◆ **TASK OBJECTIVE**: From the material below, reproduce exactly the stretch of lines that begins with the line holding "Someone took away the green_vosuzada" and ends with the line holding "Someone took away the pink_givelel", skipping the pictures.

◆ **MATERIAL PROVIDED**:
=== Begin Enclosure ===
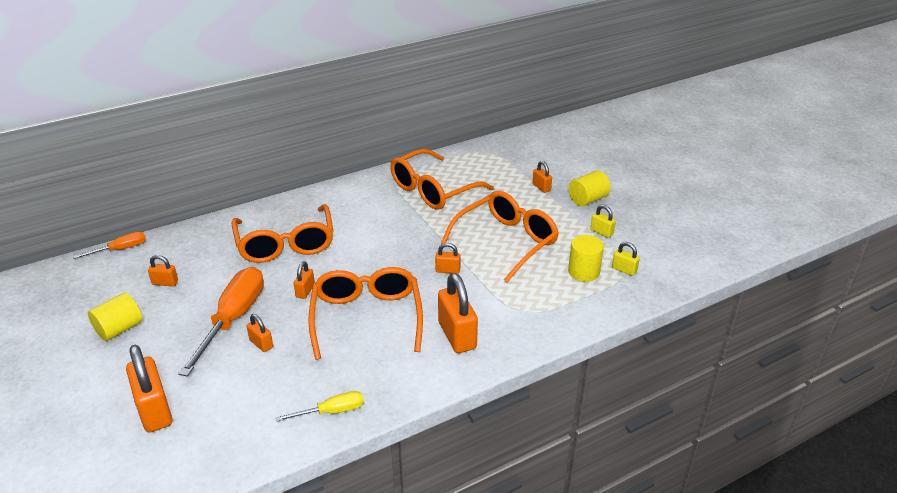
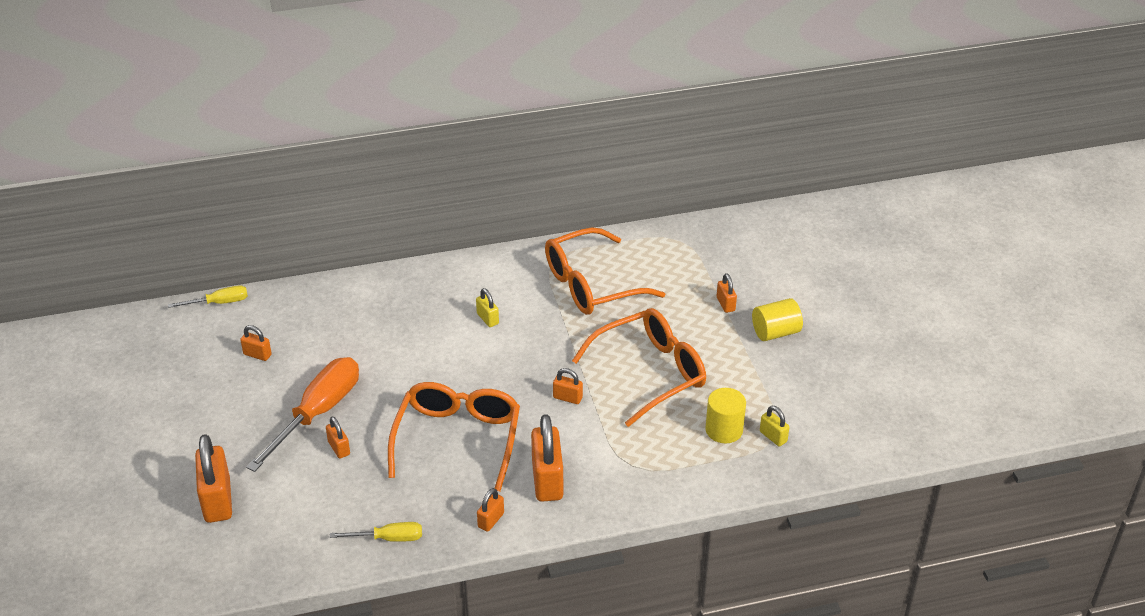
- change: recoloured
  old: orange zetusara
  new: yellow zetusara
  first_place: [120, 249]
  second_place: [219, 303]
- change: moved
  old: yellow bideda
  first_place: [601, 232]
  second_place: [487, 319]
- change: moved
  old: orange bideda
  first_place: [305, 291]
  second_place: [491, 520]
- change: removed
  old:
=== End Enclosure ===
=== Begin Enclosure ===
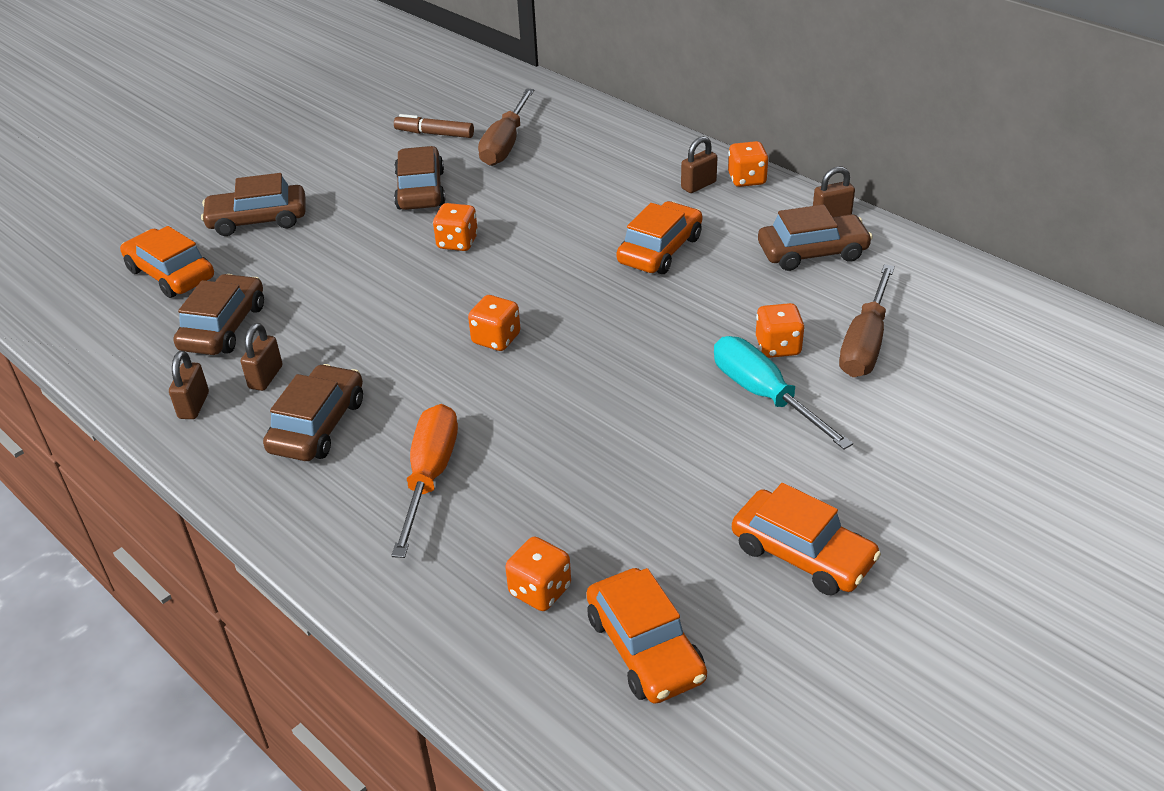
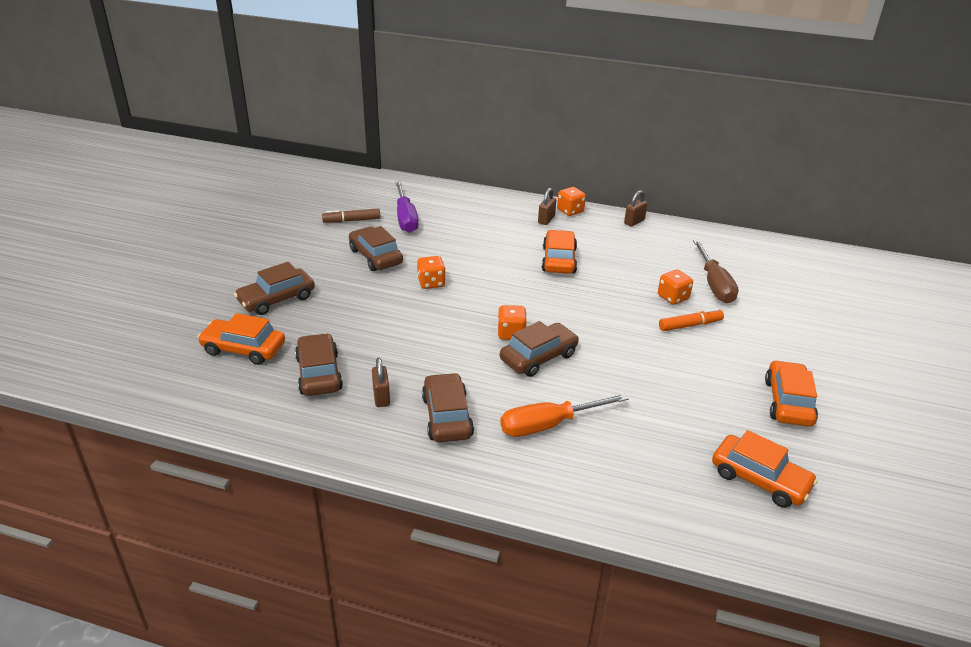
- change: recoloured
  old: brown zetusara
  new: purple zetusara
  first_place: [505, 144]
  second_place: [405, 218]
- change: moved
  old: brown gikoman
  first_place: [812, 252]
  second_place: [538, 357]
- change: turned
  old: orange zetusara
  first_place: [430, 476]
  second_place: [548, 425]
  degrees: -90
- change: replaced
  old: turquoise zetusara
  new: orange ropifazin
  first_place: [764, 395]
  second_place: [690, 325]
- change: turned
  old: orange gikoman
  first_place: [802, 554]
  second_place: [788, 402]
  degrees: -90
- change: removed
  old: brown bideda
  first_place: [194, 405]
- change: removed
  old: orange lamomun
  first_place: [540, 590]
=== End Enclosure ===
=== Begin Enclosure ===
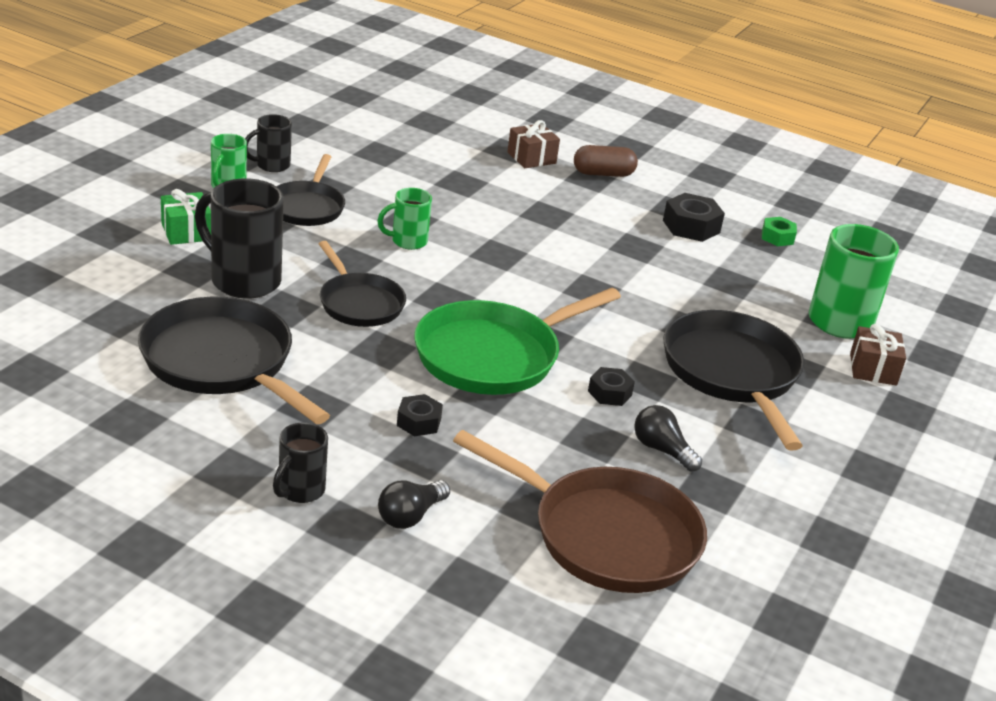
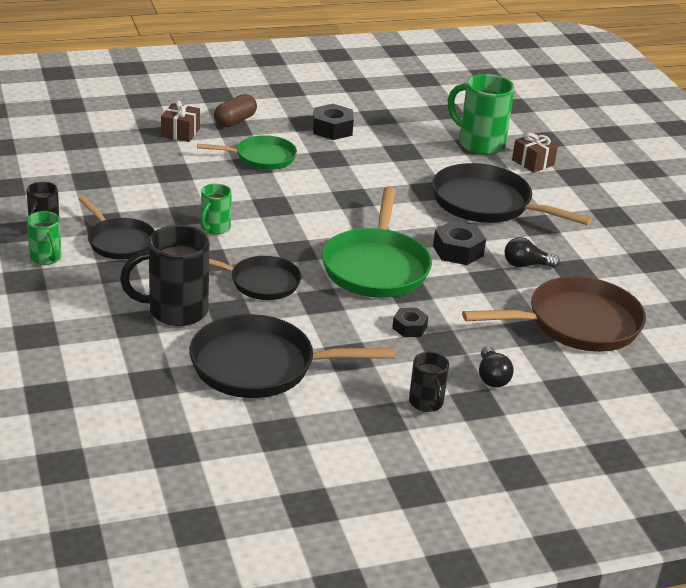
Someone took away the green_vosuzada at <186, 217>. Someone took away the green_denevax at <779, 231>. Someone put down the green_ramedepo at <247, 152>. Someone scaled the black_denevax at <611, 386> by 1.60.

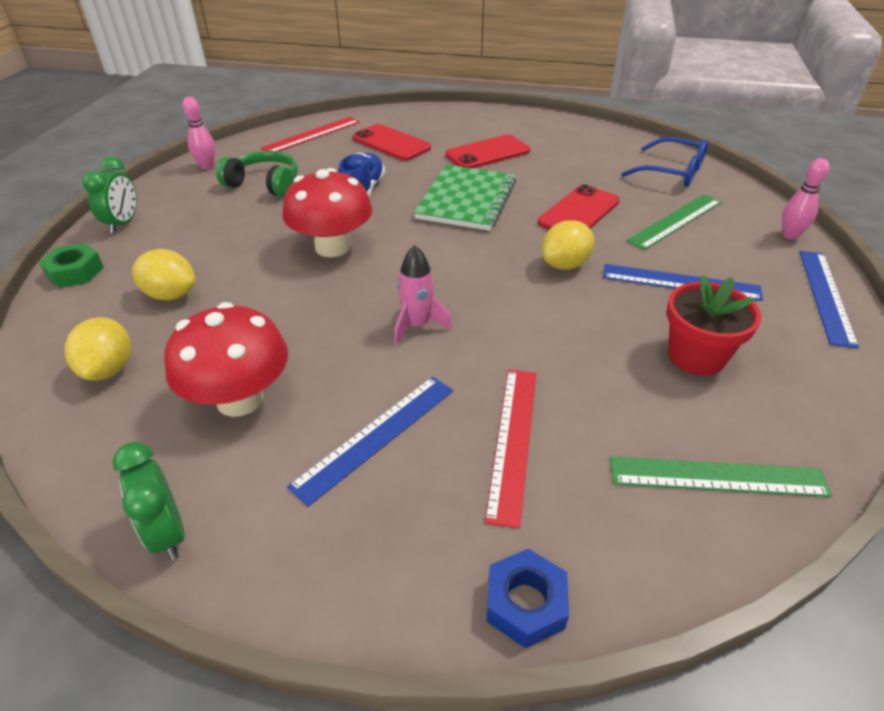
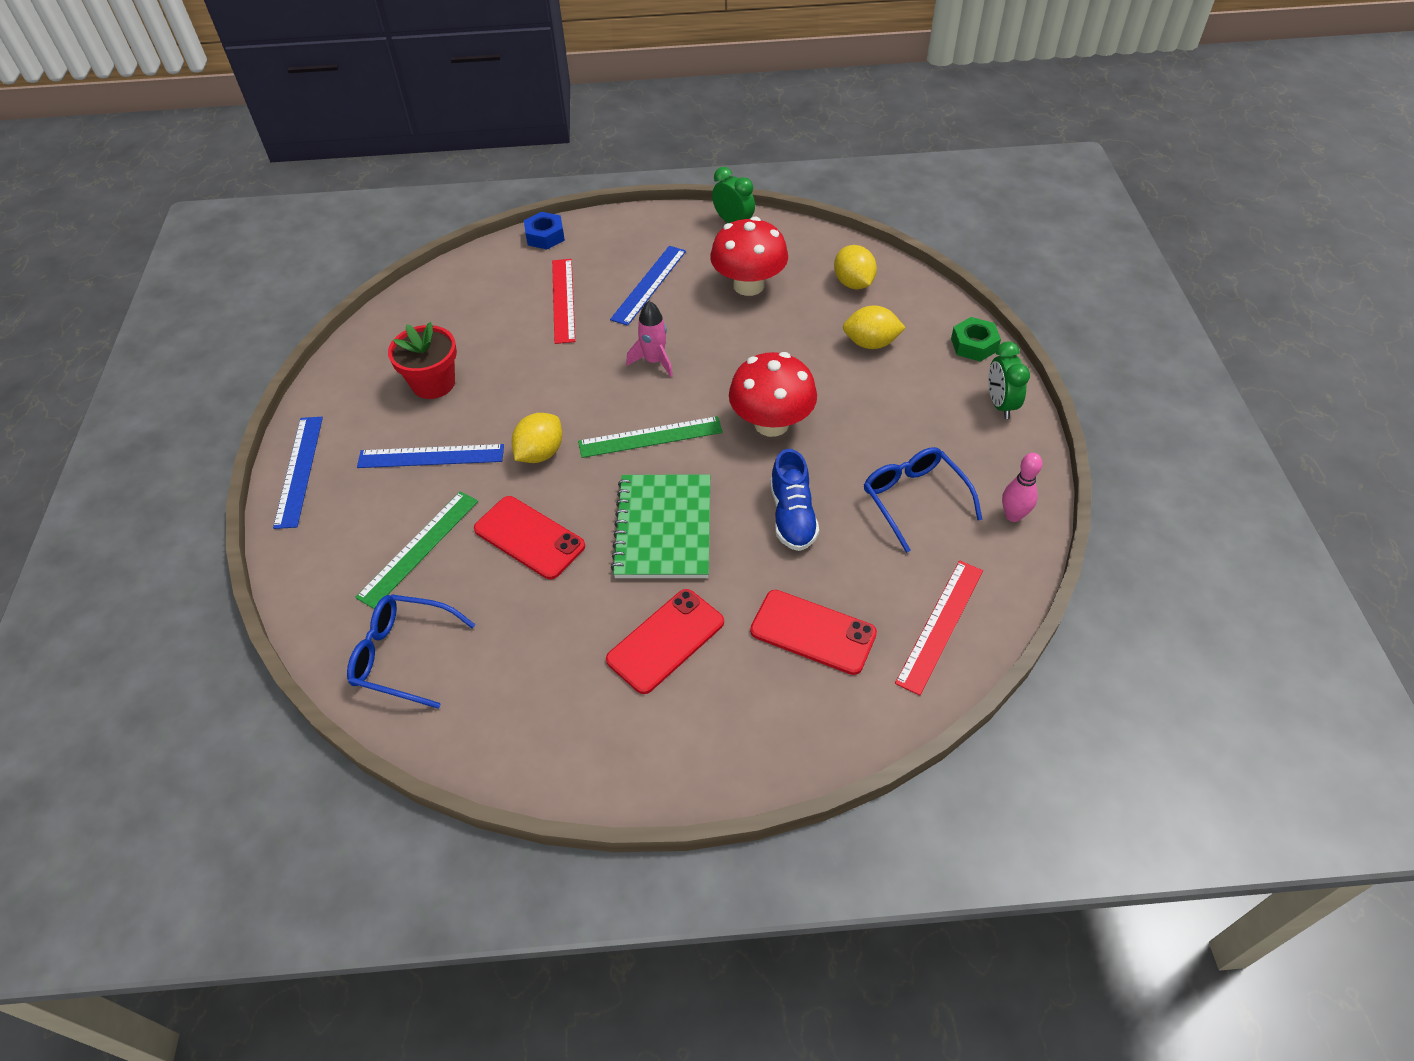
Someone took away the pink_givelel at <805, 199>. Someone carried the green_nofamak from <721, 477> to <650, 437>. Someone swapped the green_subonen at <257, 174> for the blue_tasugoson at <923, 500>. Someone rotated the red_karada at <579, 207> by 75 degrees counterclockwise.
=== End Enclosure ===
◆ **TASK SOLUTION**:
Someone took away the green_vosuzada at <186, 217>. Someone took away the green_denevax at <779, 231>. Someone put down the green_ramedepo at <247, 152>. Someone scaled the black_denevax at <611, 386> by 1.60.

Someone took away the pink_givelel at <805, 199>. Someone carried the green_nofamak from <721, 477> to <650, 437>. Someone swapped the green_subonen at <257, 174> for the blue_tasugoson at <923, 500>. Someone rotated the red_karada at <579, 207> by 75 degrees counterclockwise.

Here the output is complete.